• **Brief**
Copy nothing but the lines running from the one containing "black cross: (725, 273)" through the end of the listing below. Drop the pictures.
*** Begin section ***
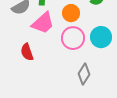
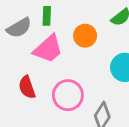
pink circle: (73, 38) -> (68, 95), moved

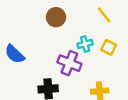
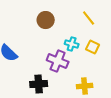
cyan cross: (85, 44) -> (72, 44), turned 32

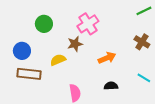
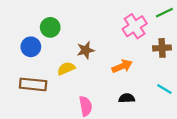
pink cross: (88, 24) -> (135, 26), moved
brown cross: (142, 42) -> (162, 48), turned -35
blue circle: (22, 51) -> (31, 47), moved

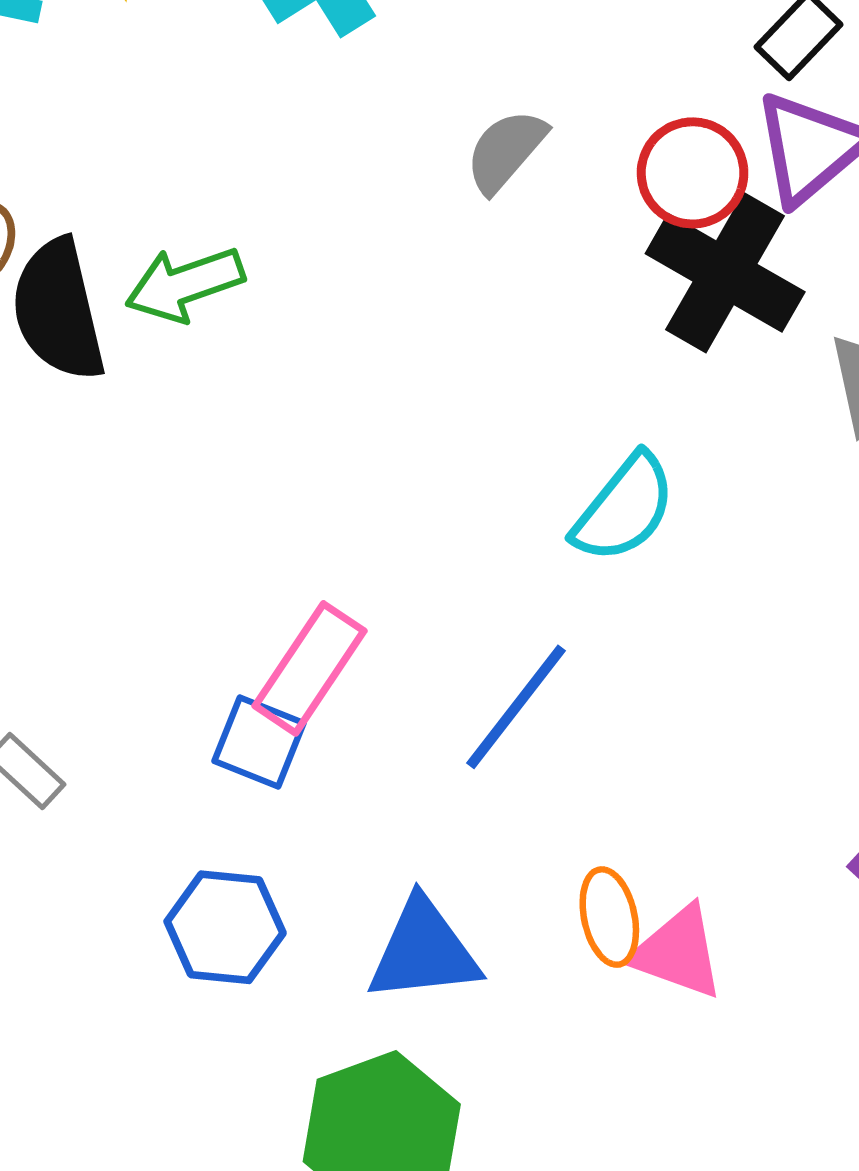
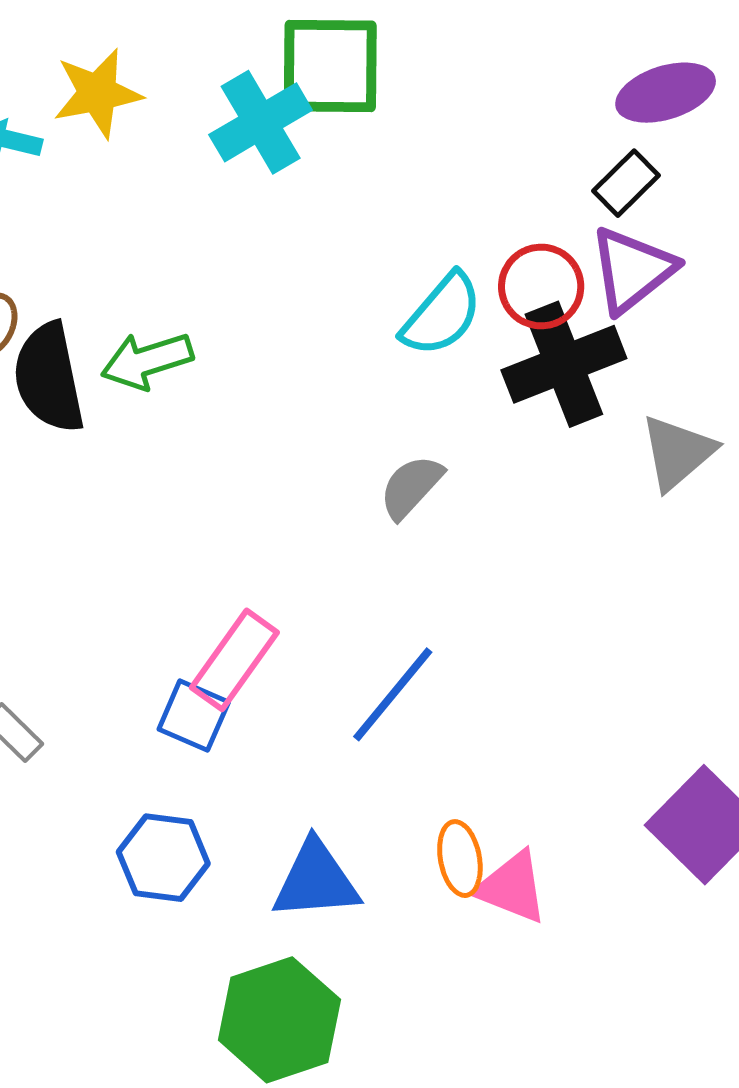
gray semicircle: (506, 151) -> (411, 487), moved
black cross: (725, 273) -> (564, 364), turned 37
cyan semicircle: (624, 508) -> (442, 315), moved

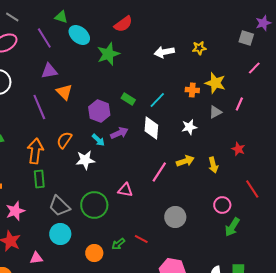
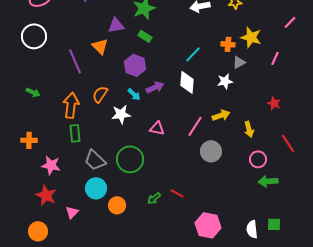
purple triangle: (49, 71) -> (116, 25), moved
green rectangle: (128, 99) -> (145, 36), moved
gray triangle: (215, 112) -> (239, 62), moved
yellow arrow: (213, 165) -> (249, 129), moved
pink triangle: (125, 190) -> (157, 128), moved
pink star: (15, 211) -> (51, 165), turned 30
gray circle: (175, 217) -> (211, 151), moved
green arrow: (232, 227) -> (268, 181), turned 54
orange circle: (94, 253) -> (117, 205), moved
pink triangle: (36, 258) -> (72, 212), turned -40

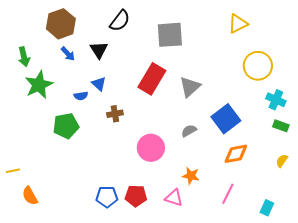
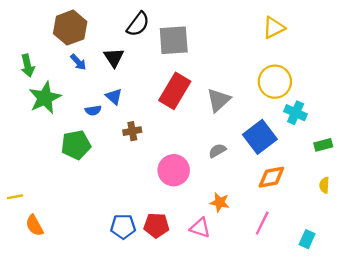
gray square: (170, 35) -> (174, 40), moved
yellow circle: (258, 66) -> (275, 82), moved
cyan cross: (276, 100) -> (296, 113), moved
green rectangle: (281, 126) -> (323, 145), turned -35
yellow semicircle: (282, 161) -> (324, 185), turned -32

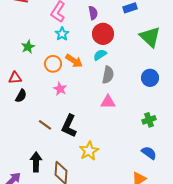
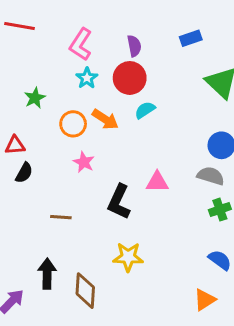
red circle: (103, 34) -> (130, 78), moved
gray semicircle: (108, 75) -> (211, 176), moved, turned -84
brown line: (45, 125) -> (61, 217), turned -32
black L-shape: (69, 126) -> (119, 202), moved
yellow star: (89, 151) -> (128, 257), turned 30

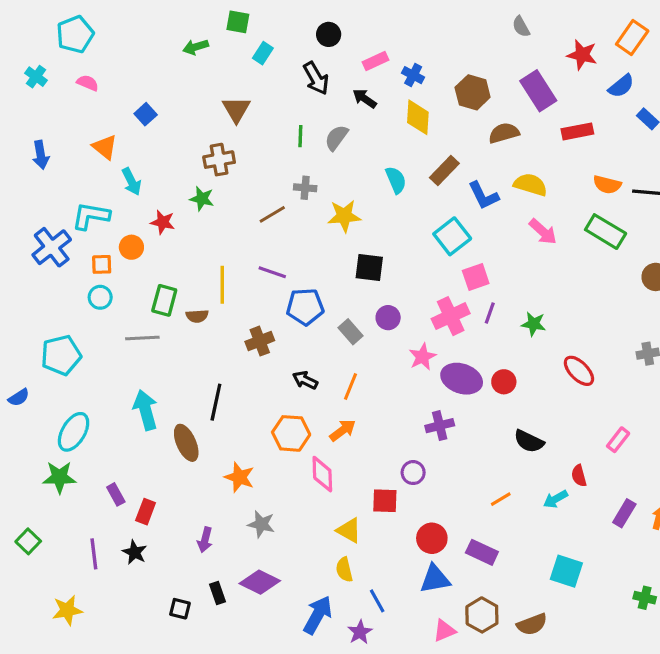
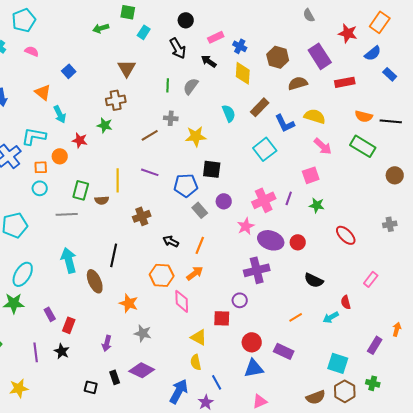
pink square: (476, 277) -> (311, 175), moved
blue pentagon: (305, 307) -> (186, 185), moved
purple cross: (440, 426) -> (257, 270), size x1.4
purple rectangle: (624, 513) -> (375, 345), moved
green cross: (645, 598) -> (373, 383), moved
brown hexagon: (482, 615) -> (345, 391), moved

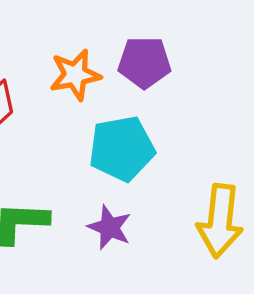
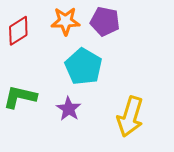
cyan pentagon: (122, 149) -> (84, 67), turned 30

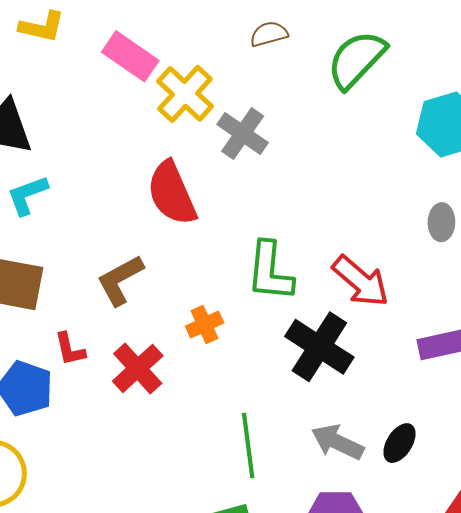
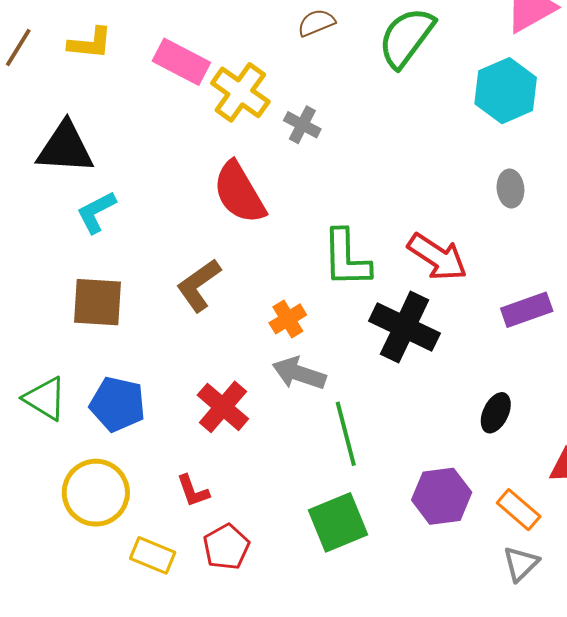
gray cross: (243, 134) -> (302, 125), size x0.7
red L-shape: (70, 349) -> (193, 491), moved
red cross: (138, 368) -> (223, 407), moved
gray arrow: (337, 442) -> (299, 373), moved

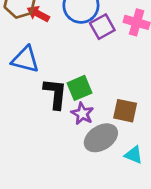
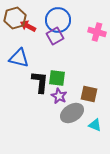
purple square: (102, 27) -> (55, 36), moved
green square: (80, 88) -> (57, 78), turned 30

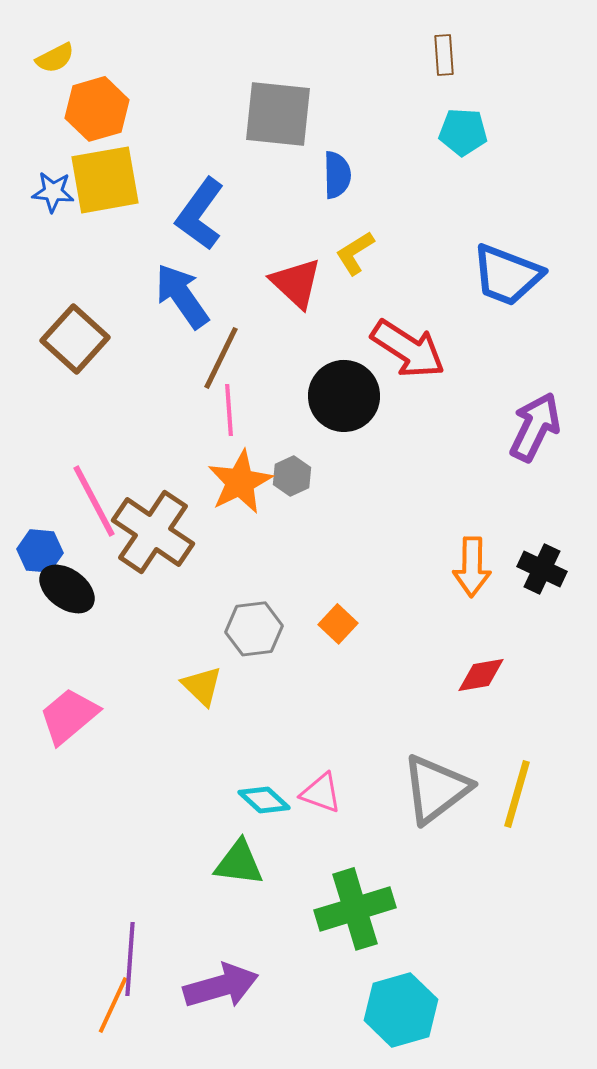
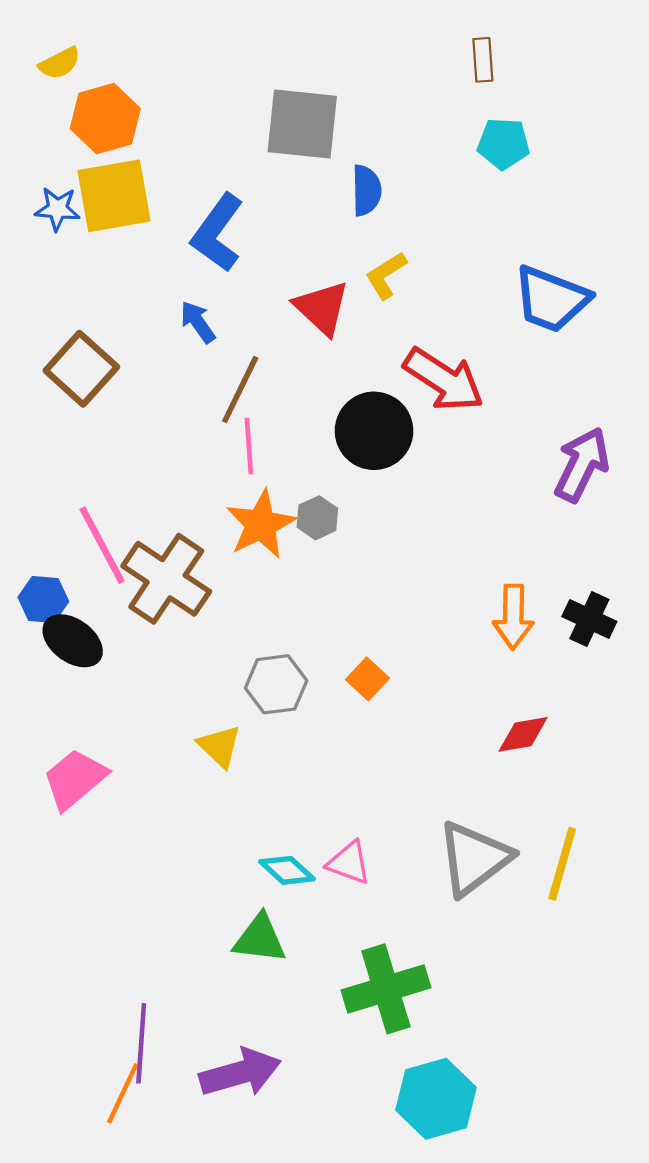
blue arrow: (182, 296) -> (198, 322), size x0.6

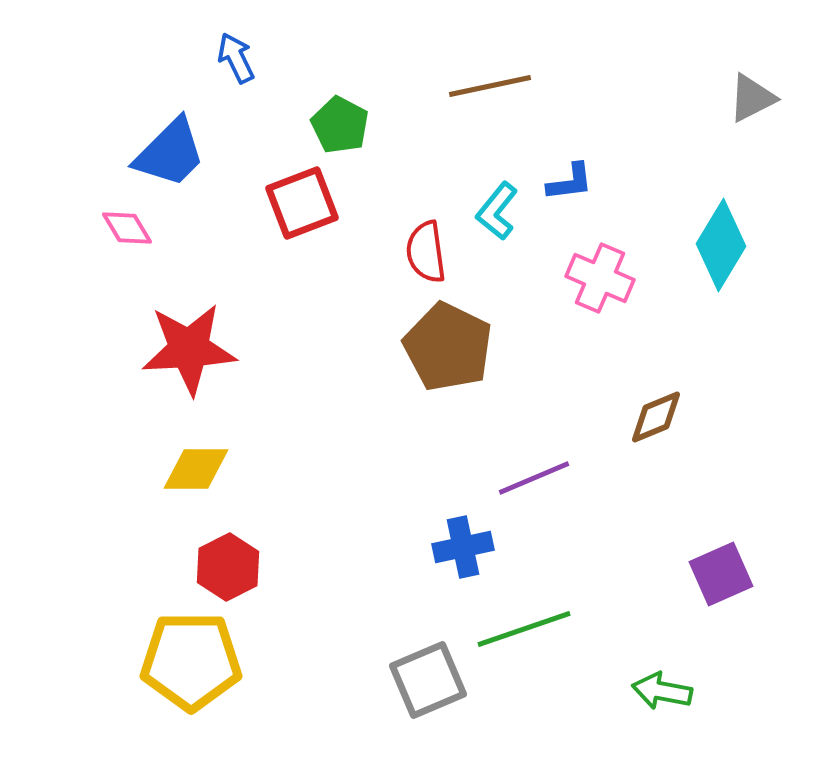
*** End section ***
• **Answer to this exercise**
black cross: (725, 273) -> (564, 364), turned 37
cyan semicircle: (624, 508) -> (442, 315), moved

purple triangle: (49, 71) -> (116, 25), moved
green rectangle: (128, 99) -> (145, 36), moved
gray triangle: (215, 112) -> (239, 62), moved
yellow arrow: (213, 165) -> (249, 129), moved
pink triangle: (125, 190) -> (157, 128), moved
pink star: (15, 211) -> (51, 165), turned 30
gray circle: (175, 217) -> (211, 151), moved
green arrow: (232, 227) -> (268, 181), turned 54
orange circle: (94, 253) -> (117, 205), moved
pink triangle: (36, 258) -> (72, 212), turned -40

gray square: (170, 35) -> (174, 40), moved
yellow circle: (258, 66) -> (275, 82), moved
cyan cross: (276, 100) -> (296, 113), moved
green rectangle: (281, 126) -> (323, 145), turned -35
yellow semicircle: (282, 161) -> (324, 185), turned -32

red circle: (103, 34) -> (130, 78), moved
gray semicircle: (108, 75) -> (211, 176), moved, turned -84
brown line: (45, 125) -> (61, 217), turned -32
black L-shape: (69, 126) -> (119, 202), moved
yellow star: (89, 151) -> (128, 257), turned 30

pink square: (476, 277) -> (311, 175), moved
blue pentagon: (305, 307) -> (186, 185), moved
purple cross: (440, 426) -> (257, 270), size x1.4
purple rectangle: (624, 513) -> (375, 345), moved
green cross: (645, 598) -> (373, 383), moved
brown hexagon: (482, 615) -> (345, 391), moved

cyan pentagon: (122, 149) -> (84, 67), turned 30

gray cross: (243, 134) -> (302, 125), size x0.7
red L-shape: (70, 349) -> (193, 491), moved
red cross: (138, 368) -> (223, 407), moved
gray arrow: (337, 442) -> (299, 373), moved

purple square: (102, 27) -> (55, 36), moved
green square: (80, 88) -> (57, 78), turned 30

blue arrow: (182, 296) -> (198, 322), size x0.6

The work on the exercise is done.